=== Raw data ===
——————————

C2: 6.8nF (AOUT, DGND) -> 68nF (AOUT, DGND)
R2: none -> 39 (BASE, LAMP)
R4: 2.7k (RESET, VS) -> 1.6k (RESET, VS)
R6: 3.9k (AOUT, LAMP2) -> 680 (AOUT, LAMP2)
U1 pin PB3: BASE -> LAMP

——————————

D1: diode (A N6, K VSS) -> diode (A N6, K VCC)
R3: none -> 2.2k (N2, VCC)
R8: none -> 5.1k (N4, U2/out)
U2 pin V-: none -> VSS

——————————

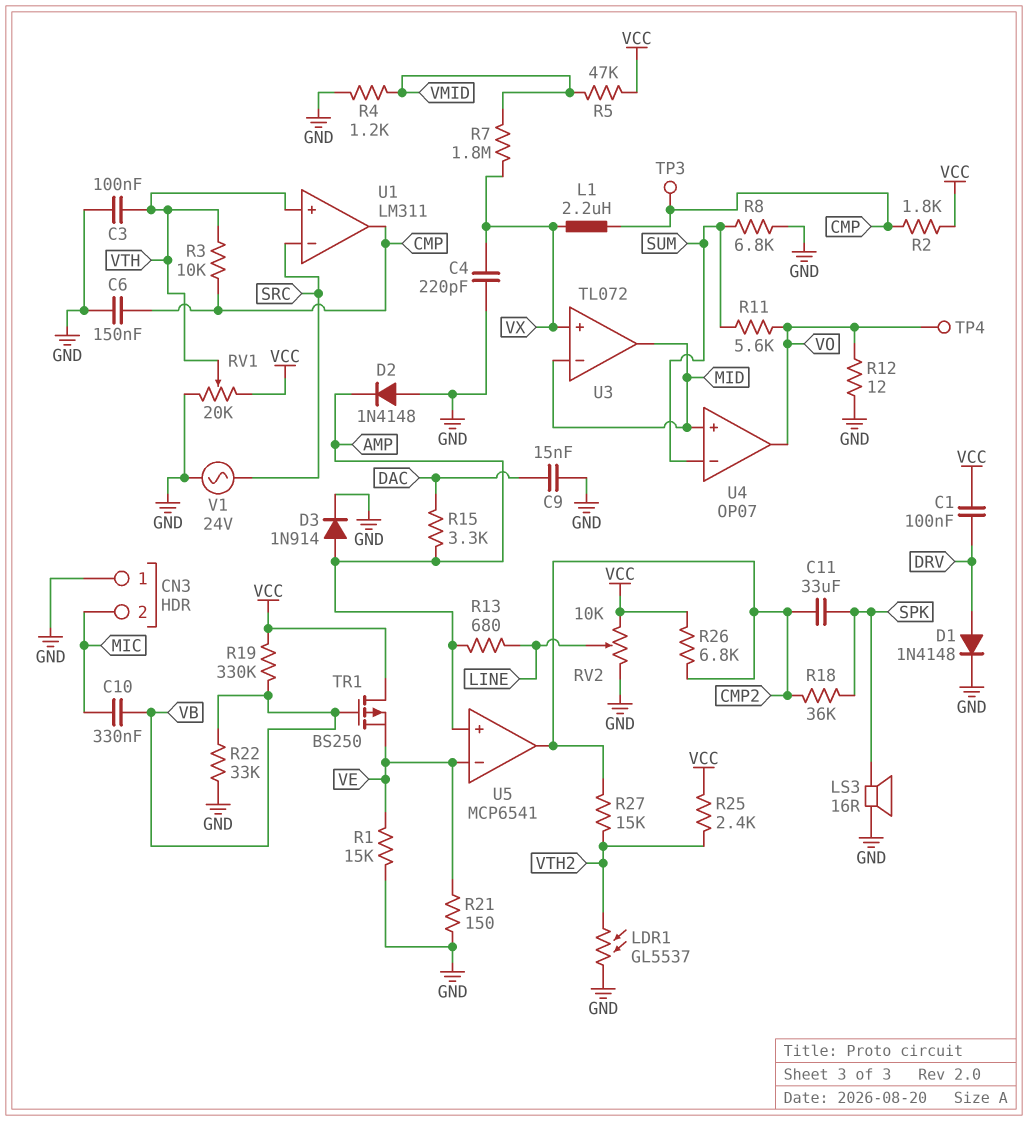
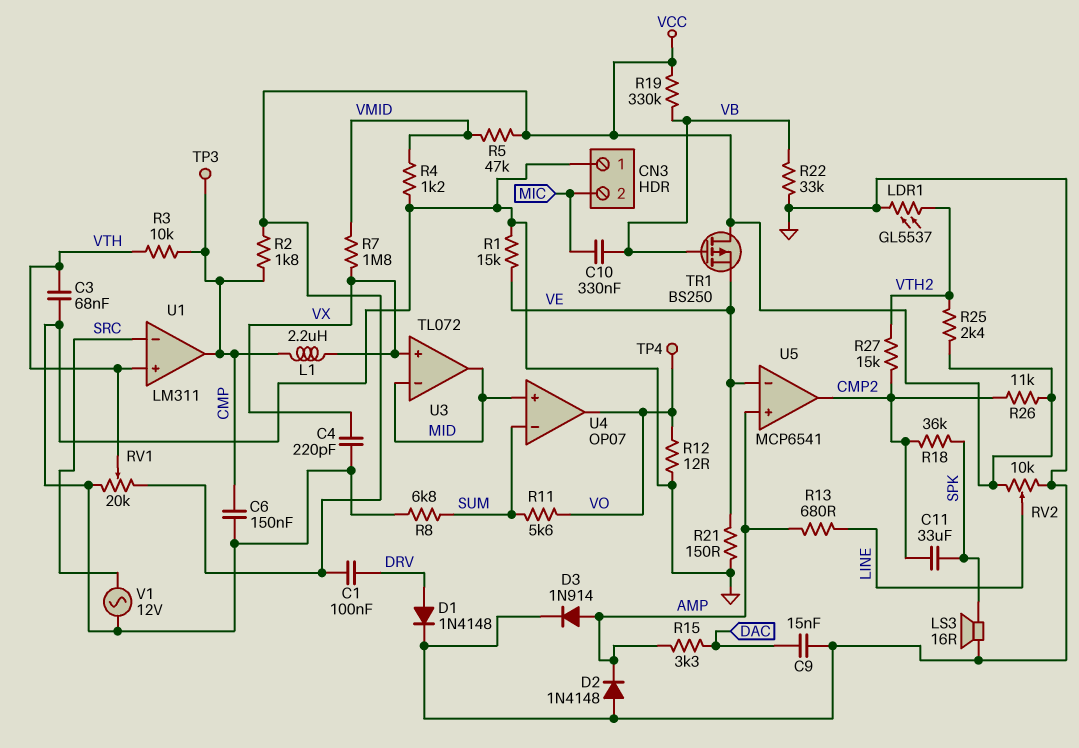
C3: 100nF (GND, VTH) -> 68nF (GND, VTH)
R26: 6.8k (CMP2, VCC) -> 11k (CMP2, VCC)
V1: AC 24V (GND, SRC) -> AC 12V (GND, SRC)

——————————

=== Assignment ===
Determine how many lines of the listing hold the word "none" and reply with that figure alone.

=== Result for this task ===
4